• WORK ITEM
An exact copy of every entry is needed, without the pictures.

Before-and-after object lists

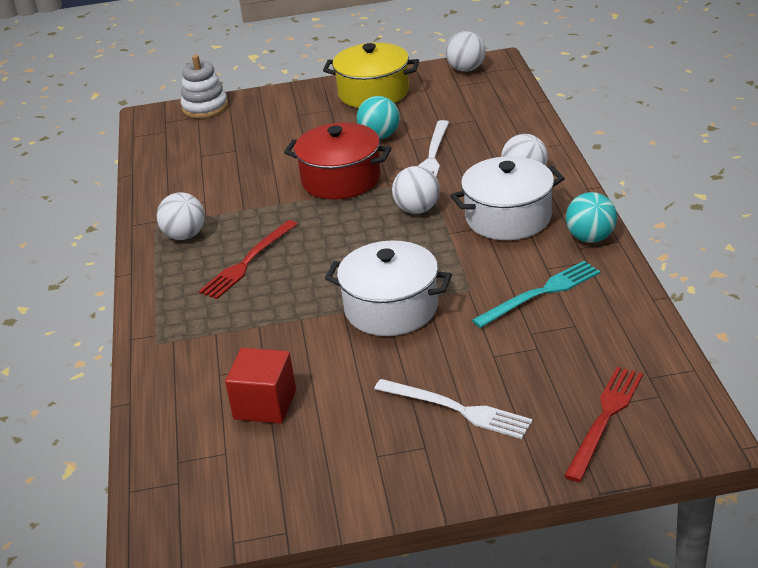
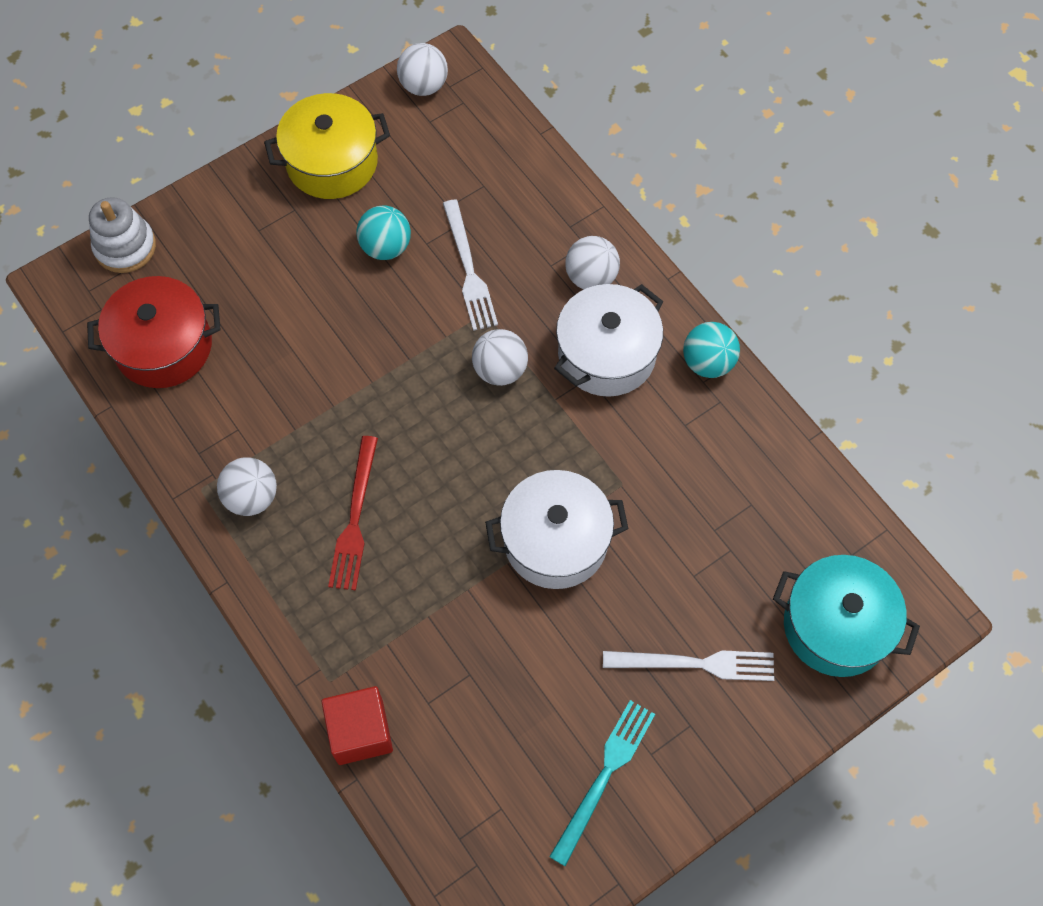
camera: 30 degrees left, 30 degrees up
red cube [225,348,296,424] -> red cube moved to [322,686,393,765]
red pot [284,123,391,199] -> red pot moved to [87,276,221,388]
turquoise fork [472,261,600,328] -> turquoise fork moved to [549,700,655,866]
red fork [564,367,643,482] -> turquoise pot [773,555,920,677]

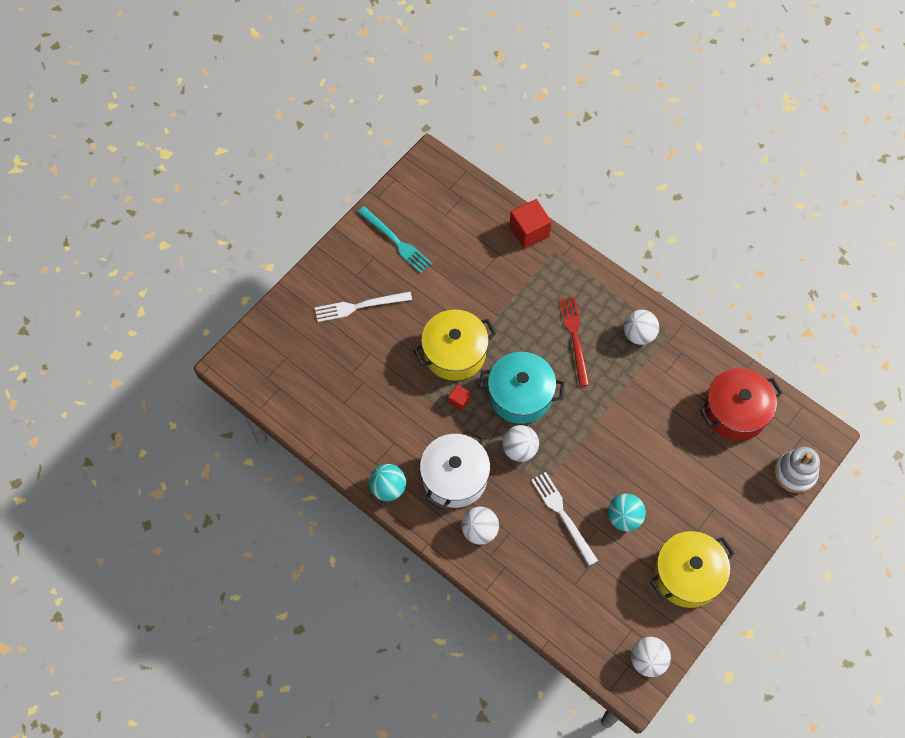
camera: 165 degrees right, 0 degrees up
white pot [485,470,628,589] -> yellow pot [413,310,496,381]
turquoise fork [549,700,655,866] -> turquoise fork turned 60 degrees counterclockwise [358,206,432,273]
turquoise pot [773,555,920,677] -> turquoise pot moved to [479,352,565,424]
none -> red cube [448,384,471,411]

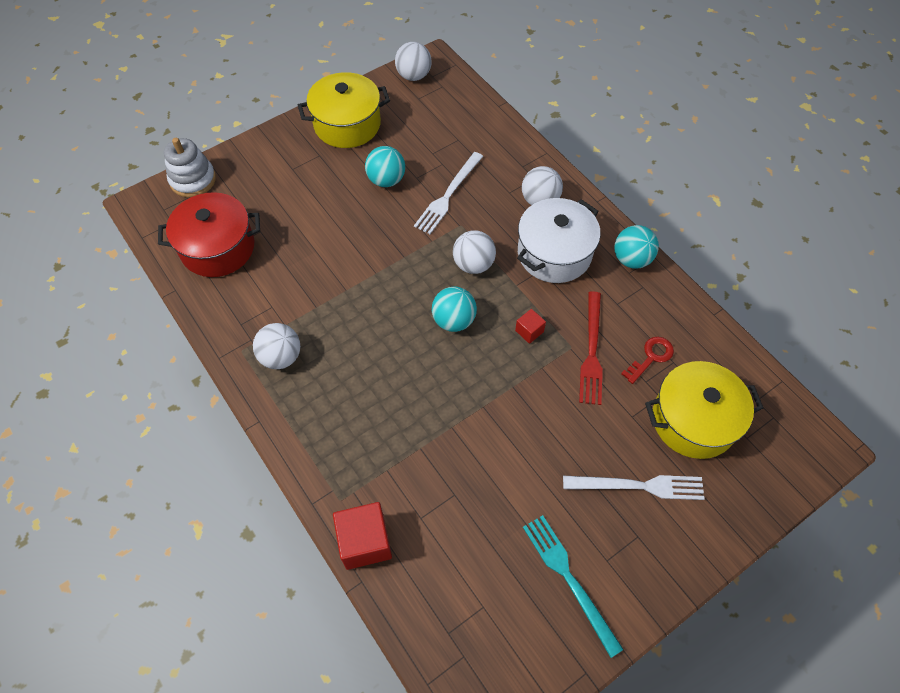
camera: 165 degrees left, 5 degrees down
yellow pot [413,310,496,381] -> yellow pot moved to [645,361,763,459]
turquoise pot [479,352,565,424] -> turquoise ball [432,286,477,332]
white fork [531,472,598,566] -> white fork turned 45 degrees clockwise [414,152,483,234]
red fork [559,297,590,386] -> red fork moved to [579,291,603,405]
none -> red key [621,337,674,384]

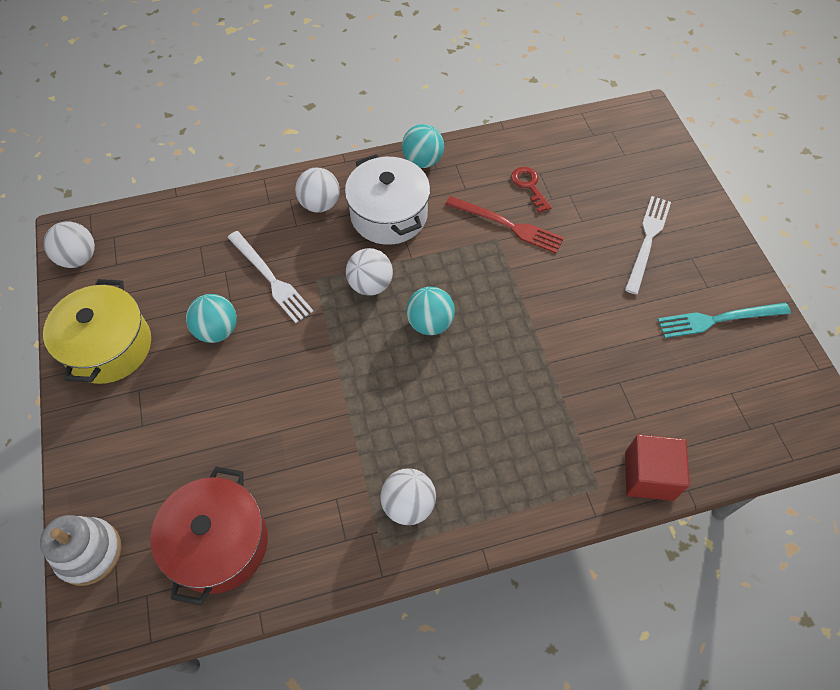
camera: 70 degrees left, 0 degrees up
red cube [515,309,546,344] -> none
yellow pot [645,361,763,459] -> none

• TASK ANSWER
camera: 30 degrees left, 30 degrees up
red cube [225,348,296,424] -> red cube moved to [322,686,393,765]
red pot [284,123,391,199] -> red pot moved to [87,276,221,388]
turquoise fork [472,261,600,328] -> turquoise fork moved to [549,700,655,866]
red fork [564,367,643,482] -> turquoise pot [773,555,920,677]

camera: 165 degrees right, 0 degrees up
white pot [485,470,628,589] -> yellow pot [413,310,496,381]
turquoise fork [549,700,655,866] -> turquoise fork turned 60 degrees counterclockwise [358,206,432,273]
turquoise pot [773,555,920,677] -> turquoise pot moved to [479,352,565,424]
none -> red cube [448,384,471,411]

camera: 165 degrees left, 5 degrees down
yellow pot [413,310,496,381] -> yellow pot moved to [645,361,763,459]
turquoise pot [479,352,565,424] -> turquoise ball [432,286,477,332]
white fork [531,472,598,566] -> white fork turned 45 degrees clockwise [414,152,483,234]
red fork [559,297,590,386] -> red fork moved to [579,291,603,405]
none -> red key [621,337,674,384]

camera: 70 degrees left, 0 degrees up
red cube [515,309,546,344] -> none
yellow pot [645,361,763,459] -> none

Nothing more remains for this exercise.